- _PROBLEM_
Please copy each line below that contains the word "boat".

- _EXCERPTED RECORDS_
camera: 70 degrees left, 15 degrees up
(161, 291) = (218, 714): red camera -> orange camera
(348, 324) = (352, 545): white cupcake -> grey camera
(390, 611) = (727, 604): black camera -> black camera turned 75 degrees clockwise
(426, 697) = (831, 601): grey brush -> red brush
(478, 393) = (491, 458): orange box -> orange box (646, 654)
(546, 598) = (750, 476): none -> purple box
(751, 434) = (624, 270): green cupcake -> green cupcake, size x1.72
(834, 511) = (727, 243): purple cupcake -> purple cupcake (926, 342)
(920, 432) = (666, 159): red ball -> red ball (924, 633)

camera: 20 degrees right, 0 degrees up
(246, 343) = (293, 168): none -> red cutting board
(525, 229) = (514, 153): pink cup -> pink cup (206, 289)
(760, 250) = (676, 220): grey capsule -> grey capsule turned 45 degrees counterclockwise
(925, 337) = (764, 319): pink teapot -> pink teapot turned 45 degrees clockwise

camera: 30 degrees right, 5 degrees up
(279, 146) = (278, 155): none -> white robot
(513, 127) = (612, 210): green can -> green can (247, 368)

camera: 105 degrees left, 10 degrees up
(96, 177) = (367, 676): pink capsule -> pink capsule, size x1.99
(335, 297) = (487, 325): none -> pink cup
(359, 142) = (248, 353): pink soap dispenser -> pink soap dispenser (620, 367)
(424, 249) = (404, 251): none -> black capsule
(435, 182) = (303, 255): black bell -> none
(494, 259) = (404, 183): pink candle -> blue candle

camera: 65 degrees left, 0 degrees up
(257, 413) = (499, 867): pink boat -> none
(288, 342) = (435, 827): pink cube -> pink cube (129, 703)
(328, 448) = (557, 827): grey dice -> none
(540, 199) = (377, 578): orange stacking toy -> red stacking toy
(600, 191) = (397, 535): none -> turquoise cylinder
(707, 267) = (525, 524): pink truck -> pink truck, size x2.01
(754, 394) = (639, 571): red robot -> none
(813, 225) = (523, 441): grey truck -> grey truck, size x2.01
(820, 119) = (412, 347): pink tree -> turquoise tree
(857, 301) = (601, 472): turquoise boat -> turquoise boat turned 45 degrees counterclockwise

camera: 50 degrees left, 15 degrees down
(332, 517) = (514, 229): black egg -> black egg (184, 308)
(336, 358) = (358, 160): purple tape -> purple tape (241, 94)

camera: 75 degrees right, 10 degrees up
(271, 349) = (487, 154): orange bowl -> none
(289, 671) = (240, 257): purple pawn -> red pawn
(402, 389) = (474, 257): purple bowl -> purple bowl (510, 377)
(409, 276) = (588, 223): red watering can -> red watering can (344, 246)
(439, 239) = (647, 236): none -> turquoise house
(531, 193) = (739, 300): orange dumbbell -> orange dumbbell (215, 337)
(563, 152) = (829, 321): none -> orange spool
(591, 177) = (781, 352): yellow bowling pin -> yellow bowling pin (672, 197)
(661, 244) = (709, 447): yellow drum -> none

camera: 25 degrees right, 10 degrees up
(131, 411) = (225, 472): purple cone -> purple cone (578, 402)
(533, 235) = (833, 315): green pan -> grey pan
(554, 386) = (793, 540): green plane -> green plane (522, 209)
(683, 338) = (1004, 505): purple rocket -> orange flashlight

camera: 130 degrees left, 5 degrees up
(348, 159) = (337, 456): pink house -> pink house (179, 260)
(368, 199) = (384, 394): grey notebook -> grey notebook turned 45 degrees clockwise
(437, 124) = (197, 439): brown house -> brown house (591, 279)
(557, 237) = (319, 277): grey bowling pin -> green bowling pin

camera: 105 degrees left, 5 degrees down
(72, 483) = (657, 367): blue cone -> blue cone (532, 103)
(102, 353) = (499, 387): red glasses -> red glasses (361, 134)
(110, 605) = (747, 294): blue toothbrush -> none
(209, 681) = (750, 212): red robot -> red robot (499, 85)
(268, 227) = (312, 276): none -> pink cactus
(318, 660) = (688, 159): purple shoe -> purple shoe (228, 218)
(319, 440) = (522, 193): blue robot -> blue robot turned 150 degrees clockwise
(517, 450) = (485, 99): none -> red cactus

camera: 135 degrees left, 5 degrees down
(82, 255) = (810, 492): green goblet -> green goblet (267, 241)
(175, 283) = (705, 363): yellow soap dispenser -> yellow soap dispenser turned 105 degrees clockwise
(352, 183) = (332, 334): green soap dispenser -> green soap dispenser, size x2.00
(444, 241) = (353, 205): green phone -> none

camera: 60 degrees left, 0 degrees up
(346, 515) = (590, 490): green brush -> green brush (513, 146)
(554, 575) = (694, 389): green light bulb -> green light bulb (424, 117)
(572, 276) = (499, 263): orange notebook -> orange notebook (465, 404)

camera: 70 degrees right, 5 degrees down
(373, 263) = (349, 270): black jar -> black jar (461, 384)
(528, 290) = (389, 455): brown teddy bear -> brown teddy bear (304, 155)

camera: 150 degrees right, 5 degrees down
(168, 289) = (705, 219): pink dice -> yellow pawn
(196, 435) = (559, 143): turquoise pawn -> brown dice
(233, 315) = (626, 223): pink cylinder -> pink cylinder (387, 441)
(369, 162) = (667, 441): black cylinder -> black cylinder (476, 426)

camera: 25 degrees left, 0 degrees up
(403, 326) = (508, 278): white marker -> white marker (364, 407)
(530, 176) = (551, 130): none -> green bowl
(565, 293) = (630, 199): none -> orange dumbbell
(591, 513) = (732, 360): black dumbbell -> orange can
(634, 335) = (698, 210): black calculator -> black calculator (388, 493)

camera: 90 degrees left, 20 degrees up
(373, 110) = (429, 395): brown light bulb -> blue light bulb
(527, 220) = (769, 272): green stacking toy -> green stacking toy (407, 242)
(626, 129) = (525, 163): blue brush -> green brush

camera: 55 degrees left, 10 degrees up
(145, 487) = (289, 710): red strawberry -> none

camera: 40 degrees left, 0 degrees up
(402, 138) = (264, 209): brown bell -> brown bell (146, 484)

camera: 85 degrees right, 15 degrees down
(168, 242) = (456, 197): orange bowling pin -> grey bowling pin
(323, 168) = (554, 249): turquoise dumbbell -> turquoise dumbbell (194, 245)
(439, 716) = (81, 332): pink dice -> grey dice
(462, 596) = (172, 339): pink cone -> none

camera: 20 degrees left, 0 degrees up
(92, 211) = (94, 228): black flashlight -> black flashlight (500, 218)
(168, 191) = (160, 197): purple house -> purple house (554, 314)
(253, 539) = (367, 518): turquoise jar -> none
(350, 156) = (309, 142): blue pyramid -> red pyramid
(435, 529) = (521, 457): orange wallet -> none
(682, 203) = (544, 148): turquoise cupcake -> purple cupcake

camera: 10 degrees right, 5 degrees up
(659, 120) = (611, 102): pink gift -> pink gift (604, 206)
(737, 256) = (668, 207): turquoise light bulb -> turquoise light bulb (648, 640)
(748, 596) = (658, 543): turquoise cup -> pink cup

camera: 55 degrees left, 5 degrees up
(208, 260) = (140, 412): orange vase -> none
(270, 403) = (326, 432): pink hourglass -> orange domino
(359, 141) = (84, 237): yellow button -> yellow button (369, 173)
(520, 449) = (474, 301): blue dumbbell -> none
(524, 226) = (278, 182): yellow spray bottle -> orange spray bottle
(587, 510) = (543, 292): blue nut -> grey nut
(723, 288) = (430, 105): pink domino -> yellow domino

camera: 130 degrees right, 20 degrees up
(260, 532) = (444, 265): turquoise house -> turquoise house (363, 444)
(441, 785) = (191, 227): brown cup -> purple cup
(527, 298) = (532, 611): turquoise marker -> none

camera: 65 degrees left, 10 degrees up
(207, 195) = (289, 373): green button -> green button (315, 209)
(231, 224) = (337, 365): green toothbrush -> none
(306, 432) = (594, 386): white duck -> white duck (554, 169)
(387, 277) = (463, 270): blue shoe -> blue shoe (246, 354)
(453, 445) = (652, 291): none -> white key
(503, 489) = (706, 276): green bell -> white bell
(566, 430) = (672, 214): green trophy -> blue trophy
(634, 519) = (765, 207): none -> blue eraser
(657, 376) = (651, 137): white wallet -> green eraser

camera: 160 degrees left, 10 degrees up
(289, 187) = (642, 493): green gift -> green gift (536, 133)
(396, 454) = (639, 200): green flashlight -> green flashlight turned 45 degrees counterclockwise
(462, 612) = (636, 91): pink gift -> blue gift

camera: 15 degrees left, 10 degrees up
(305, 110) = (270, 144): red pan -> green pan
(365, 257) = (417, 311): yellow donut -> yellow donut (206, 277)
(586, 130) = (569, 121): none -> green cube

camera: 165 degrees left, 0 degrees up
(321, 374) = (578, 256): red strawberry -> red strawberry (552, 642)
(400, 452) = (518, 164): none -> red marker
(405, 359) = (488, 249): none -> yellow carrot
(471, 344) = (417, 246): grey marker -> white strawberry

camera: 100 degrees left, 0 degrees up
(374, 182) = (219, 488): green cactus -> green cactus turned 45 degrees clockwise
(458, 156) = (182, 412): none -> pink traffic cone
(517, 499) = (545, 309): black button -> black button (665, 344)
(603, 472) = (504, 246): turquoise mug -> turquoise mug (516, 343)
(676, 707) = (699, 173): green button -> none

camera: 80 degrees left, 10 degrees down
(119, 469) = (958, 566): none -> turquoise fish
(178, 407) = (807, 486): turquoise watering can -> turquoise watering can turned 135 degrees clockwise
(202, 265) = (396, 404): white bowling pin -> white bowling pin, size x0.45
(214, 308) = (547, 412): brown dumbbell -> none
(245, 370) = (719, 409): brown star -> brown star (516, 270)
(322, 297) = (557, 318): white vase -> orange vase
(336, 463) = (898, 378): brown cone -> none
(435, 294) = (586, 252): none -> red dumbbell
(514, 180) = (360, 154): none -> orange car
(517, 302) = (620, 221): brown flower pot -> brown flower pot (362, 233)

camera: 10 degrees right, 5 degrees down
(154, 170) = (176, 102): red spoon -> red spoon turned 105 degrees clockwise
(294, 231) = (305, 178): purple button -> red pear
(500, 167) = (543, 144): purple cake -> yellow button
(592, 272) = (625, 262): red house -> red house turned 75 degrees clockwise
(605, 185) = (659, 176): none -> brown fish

- _EXPECTED OUTPUT_
(257, 413) = (499, 867): pink boat -> none
(857, 301) = (601, 472): turquoise boat -> turquoise boat turned 45 degrees counterclockwise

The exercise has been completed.